→ **YOUR OBJECTIVE**: Your reply should hold only the lines from the records below where "none" occurs.

→ **INFORMATION GIVEN**:
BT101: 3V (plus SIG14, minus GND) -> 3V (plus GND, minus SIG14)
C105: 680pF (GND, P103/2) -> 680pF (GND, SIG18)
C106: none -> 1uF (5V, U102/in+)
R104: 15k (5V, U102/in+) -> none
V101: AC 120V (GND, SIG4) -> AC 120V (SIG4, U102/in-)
==
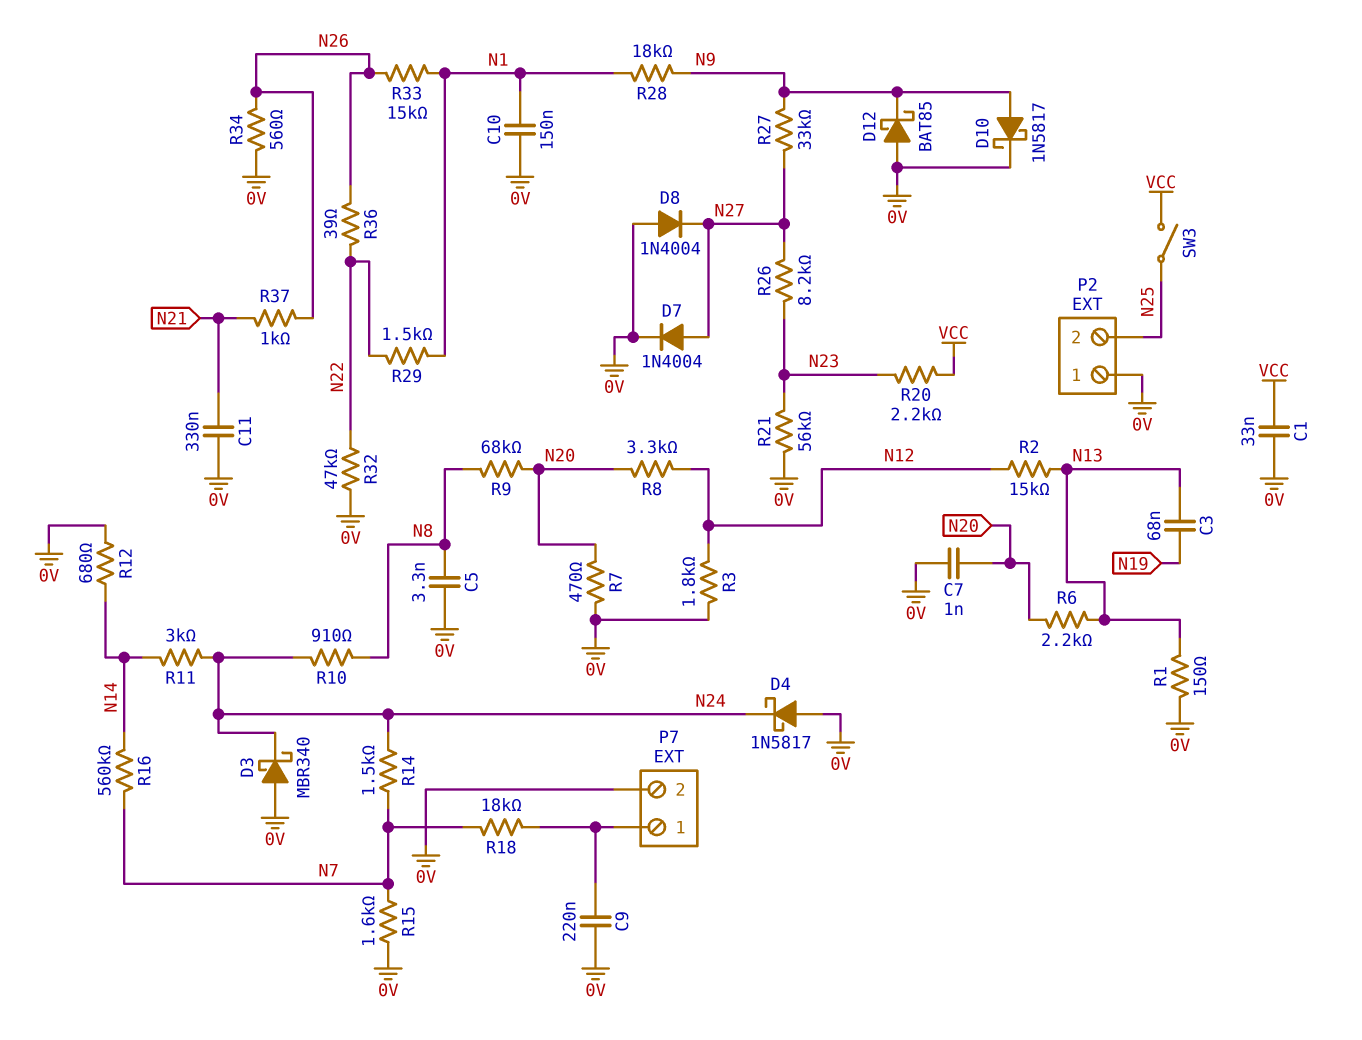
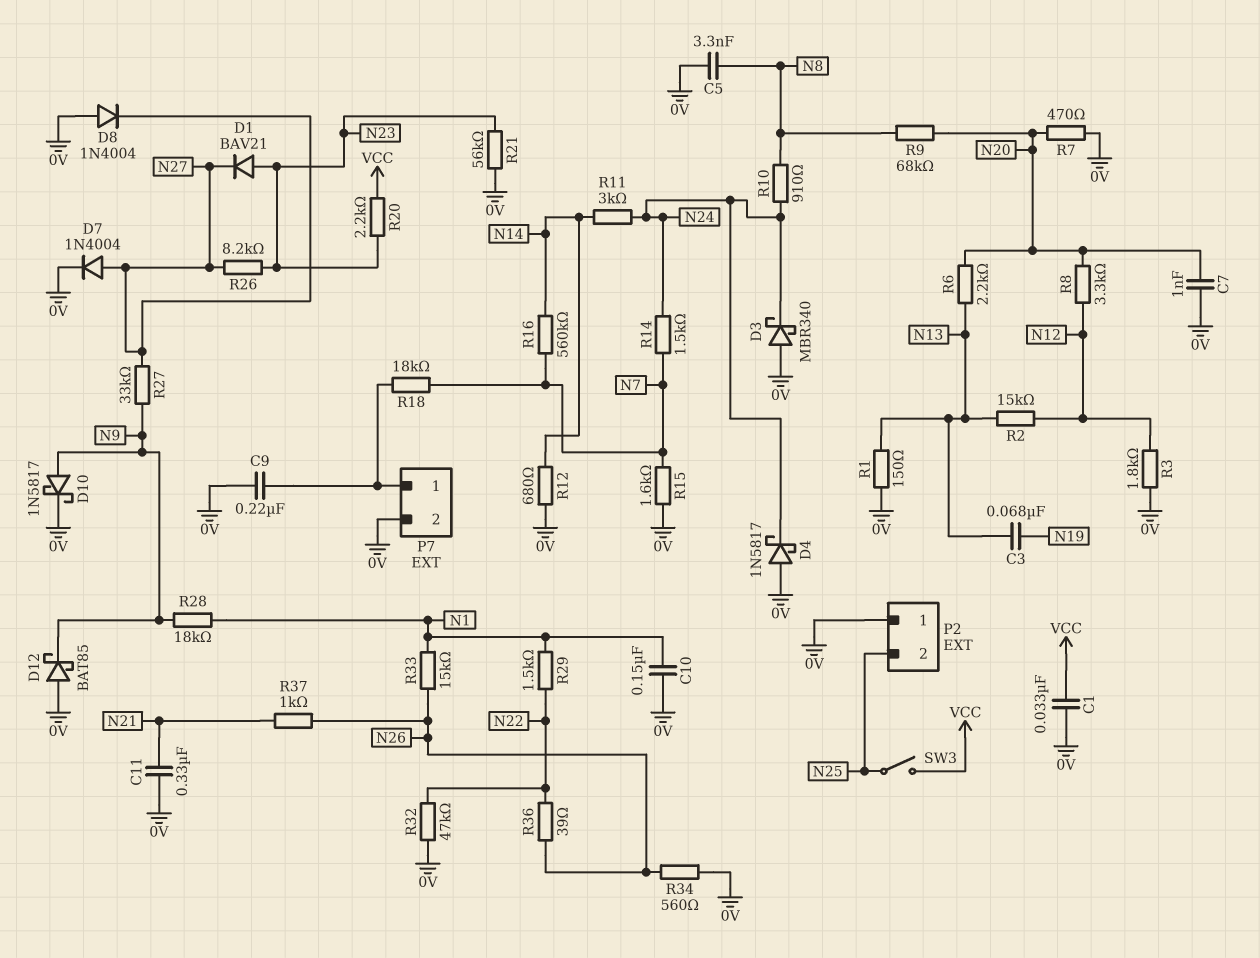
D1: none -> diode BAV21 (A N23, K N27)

→ **SOLUTION TO THE EXERCISE**:
C106: none -> 1uF (5V, U102/in+)
R104: 15k (5V, U102/in+) -> none
D1: none -> diode BAV21 (A N23, K N27)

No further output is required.